• THE PROBLEM: Instruction for the entries that follow: retype exactly the lines from the line with "green pot [324,134,444,250]" to the line with "red screwdriver [376,155,470,185]", both included, and omit all others.

________

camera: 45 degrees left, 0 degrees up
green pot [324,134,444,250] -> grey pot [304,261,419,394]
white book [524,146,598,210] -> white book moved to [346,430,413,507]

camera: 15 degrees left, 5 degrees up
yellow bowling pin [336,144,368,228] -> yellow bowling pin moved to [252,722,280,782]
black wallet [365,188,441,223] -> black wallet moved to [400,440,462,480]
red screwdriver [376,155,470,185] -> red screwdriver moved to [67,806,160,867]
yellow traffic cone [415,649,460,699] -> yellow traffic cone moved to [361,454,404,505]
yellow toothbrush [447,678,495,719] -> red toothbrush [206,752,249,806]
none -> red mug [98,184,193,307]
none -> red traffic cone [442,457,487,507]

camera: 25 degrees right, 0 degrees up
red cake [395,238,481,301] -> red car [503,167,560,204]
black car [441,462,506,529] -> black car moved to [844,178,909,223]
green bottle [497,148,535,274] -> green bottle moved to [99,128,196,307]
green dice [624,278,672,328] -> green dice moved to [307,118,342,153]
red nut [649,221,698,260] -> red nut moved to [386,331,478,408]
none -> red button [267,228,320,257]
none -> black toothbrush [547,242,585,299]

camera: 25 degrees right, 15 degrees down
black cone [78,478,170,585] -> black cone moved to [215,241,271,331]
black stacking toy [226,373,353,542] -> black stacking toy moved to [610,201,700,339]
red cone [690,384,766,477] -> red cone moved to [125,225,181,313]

________

• SOLUTION BELOW:
green pot [324,134,444,250] -> grey pot [304,261,419,394]
white book [524,146,598,210] -> white book moved to [346,430,413,507]

camera: 15 degrees left, 5 degrees up
yellow bowling pin [336,144,368,228] -> yellow bowling pin moved to [252,722,280,782]
black wallet [365,188,441,223] -> black wallet moved to [400,440,462,480]
red screwdriver [376,155,470,185] -> red screwdriver moved to [67,806,160,867]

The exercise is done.